** Aim of the task **
Everything from the line with "RELAY: 5V-2CH -> SSR-2CH" to the end of the entries should be set down exactly, except the pictures.

** Records **
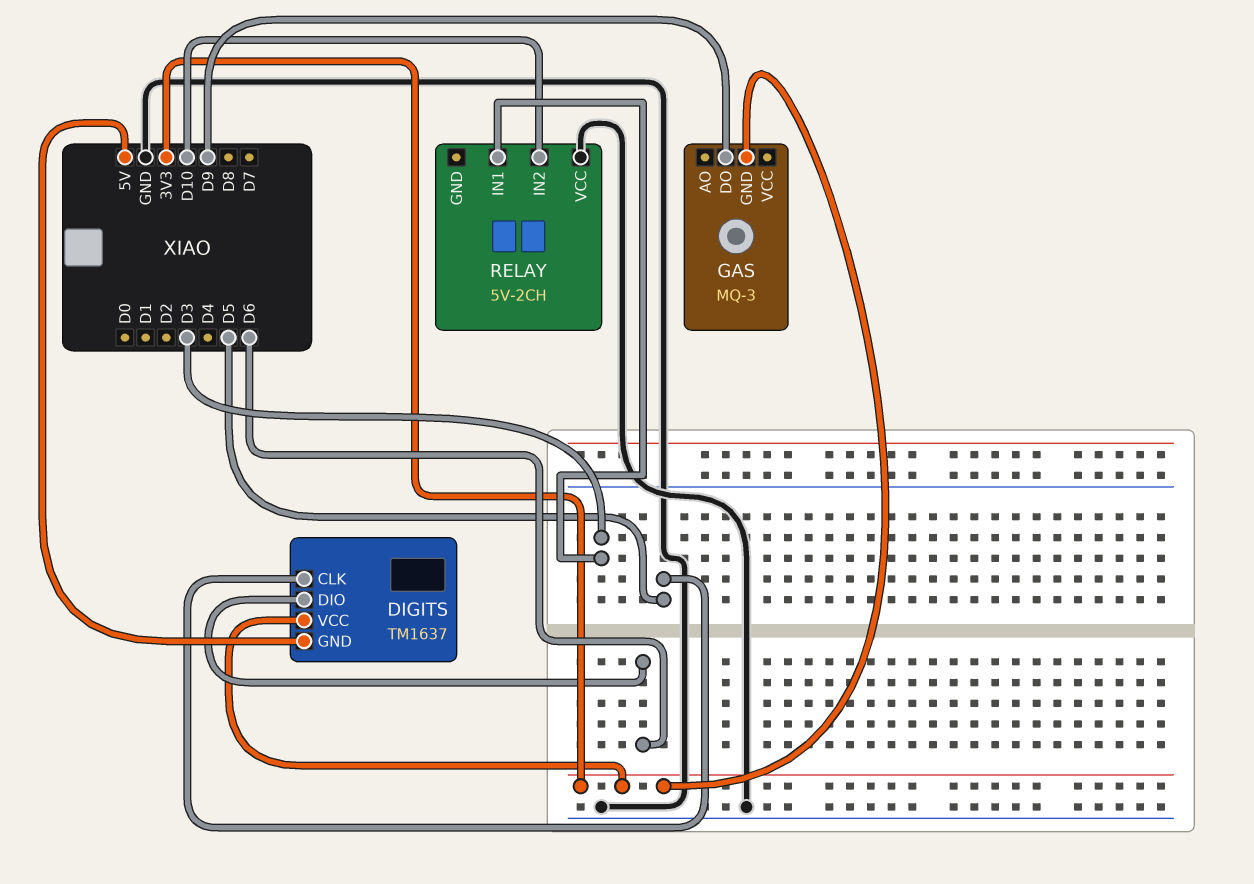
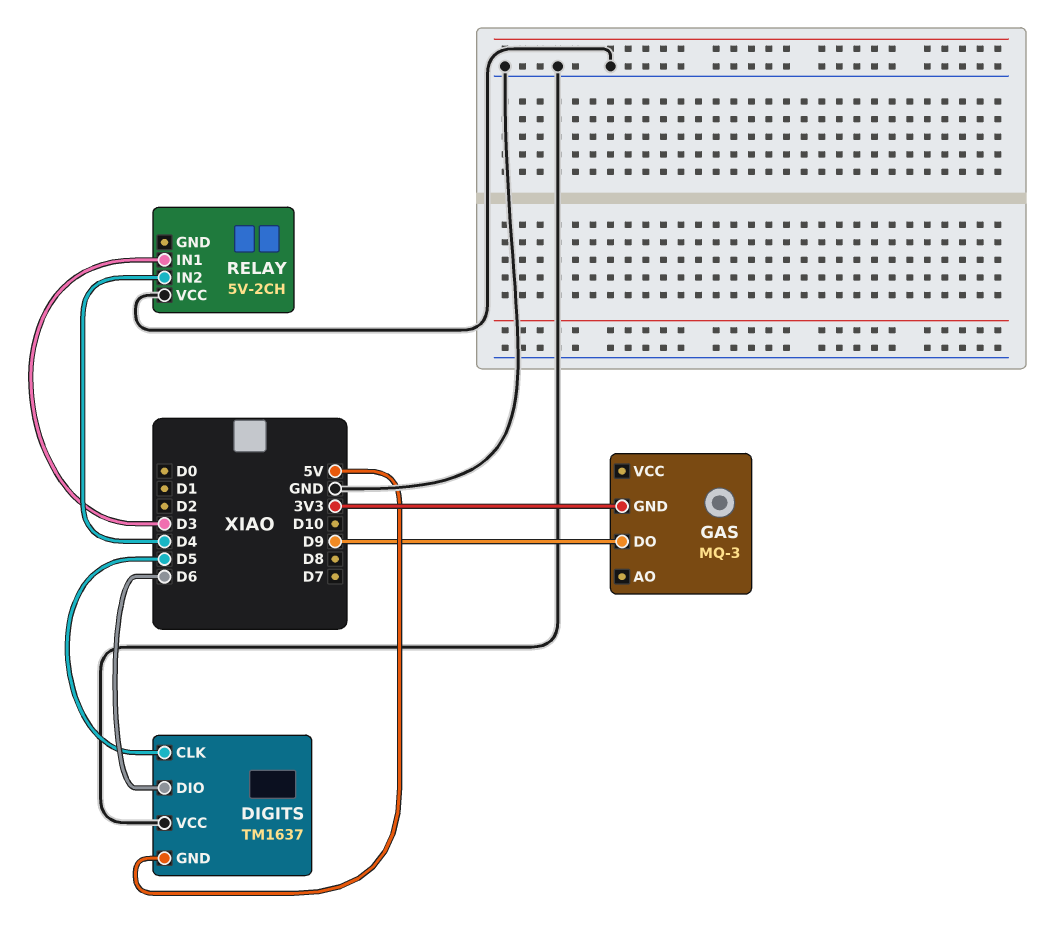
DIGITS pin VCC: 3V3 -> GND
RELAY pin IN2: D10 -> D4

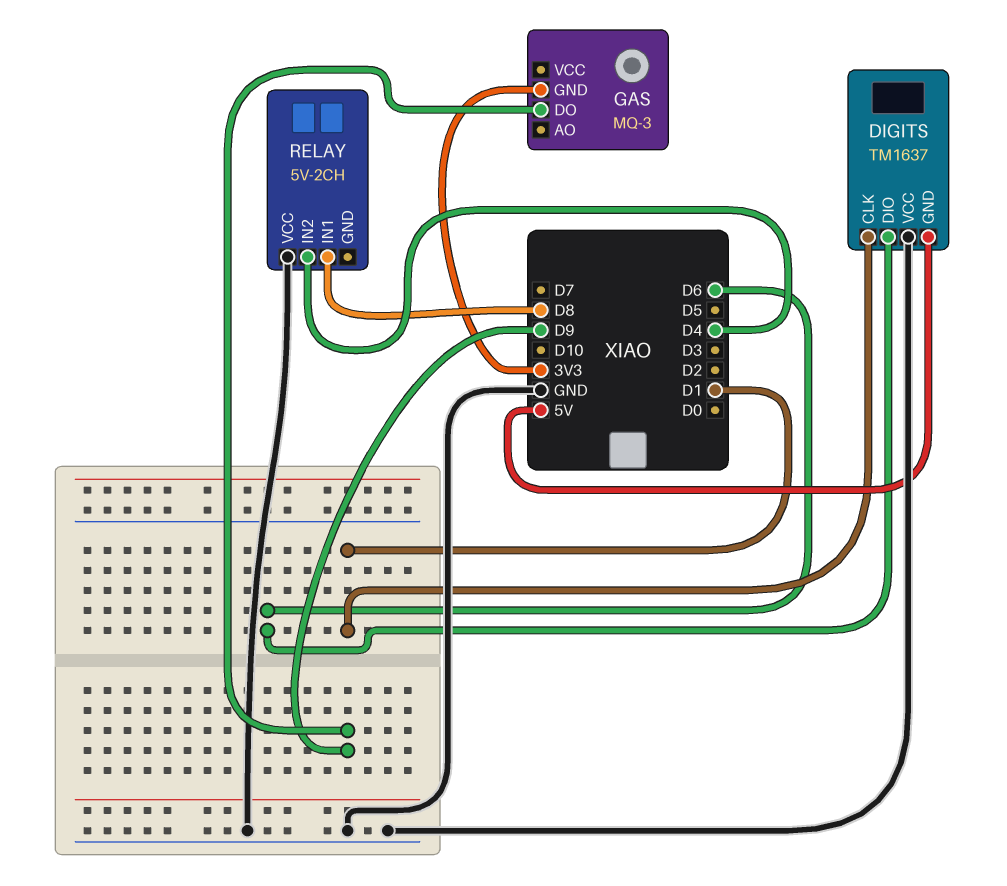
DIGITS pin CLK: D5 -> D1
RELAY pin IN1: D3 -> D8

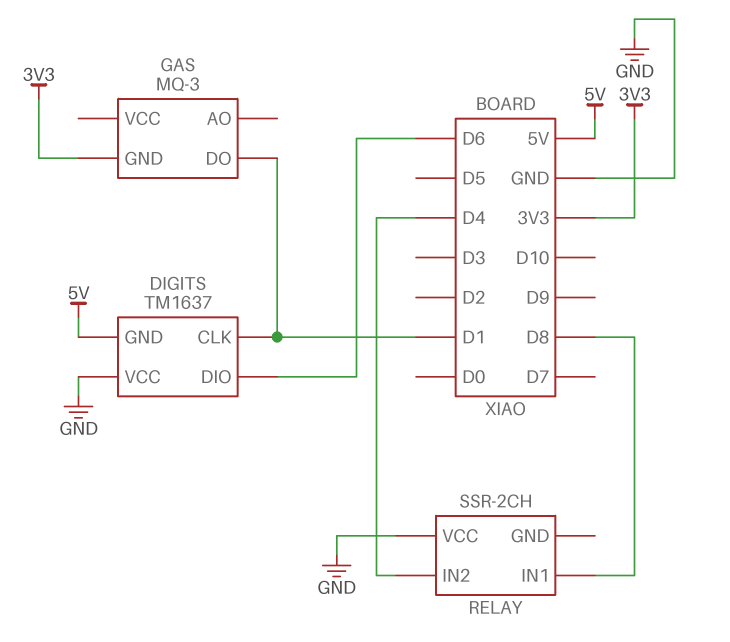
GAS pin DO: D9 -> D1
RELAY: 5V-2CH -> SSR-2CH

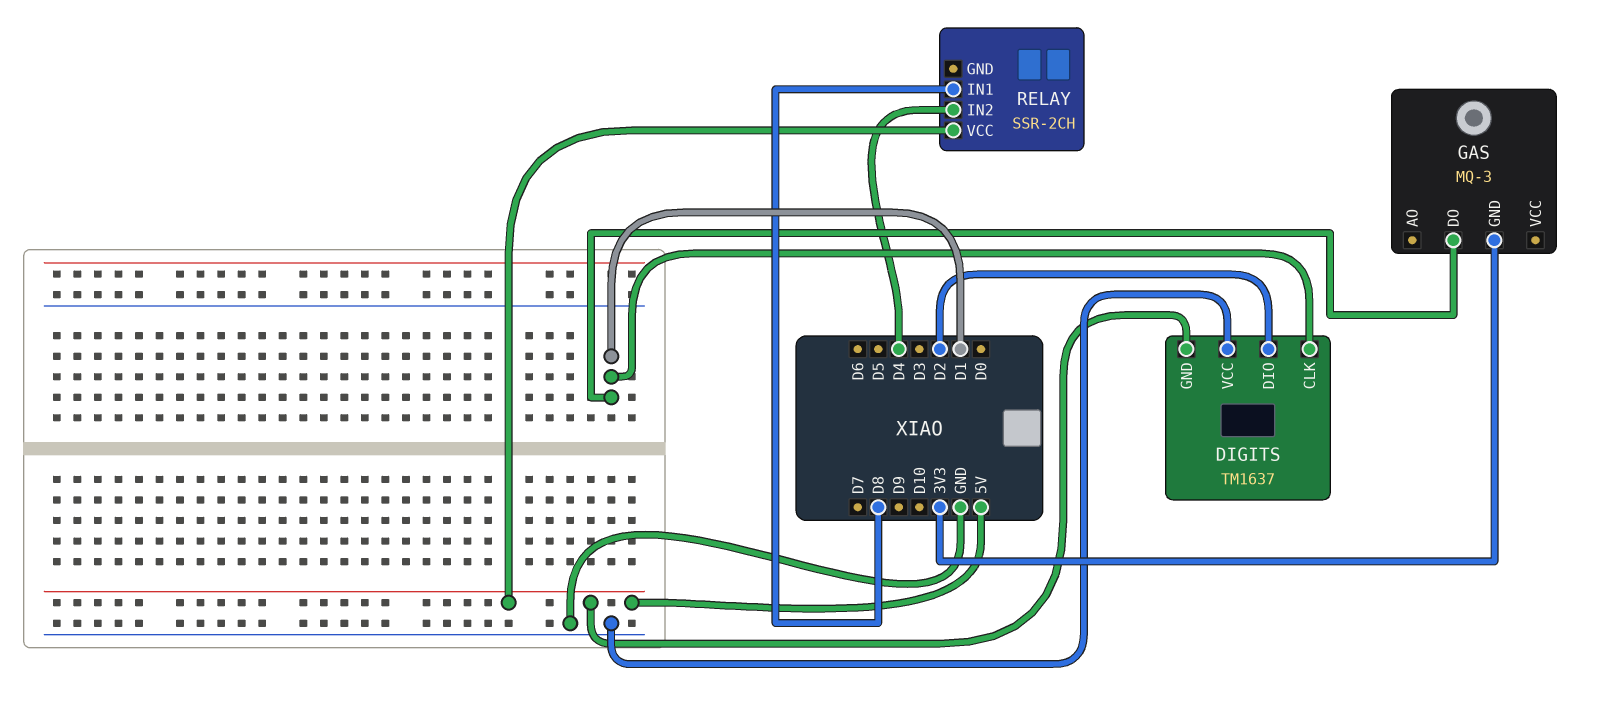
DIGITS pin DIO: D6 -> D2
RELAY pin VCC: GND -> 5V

** The completed task **
RELAY: 5V-2CH -> SSR-2CH

DIGITS pin DIO: D6 -> D2
RELAY pin VCC: GND -> 5V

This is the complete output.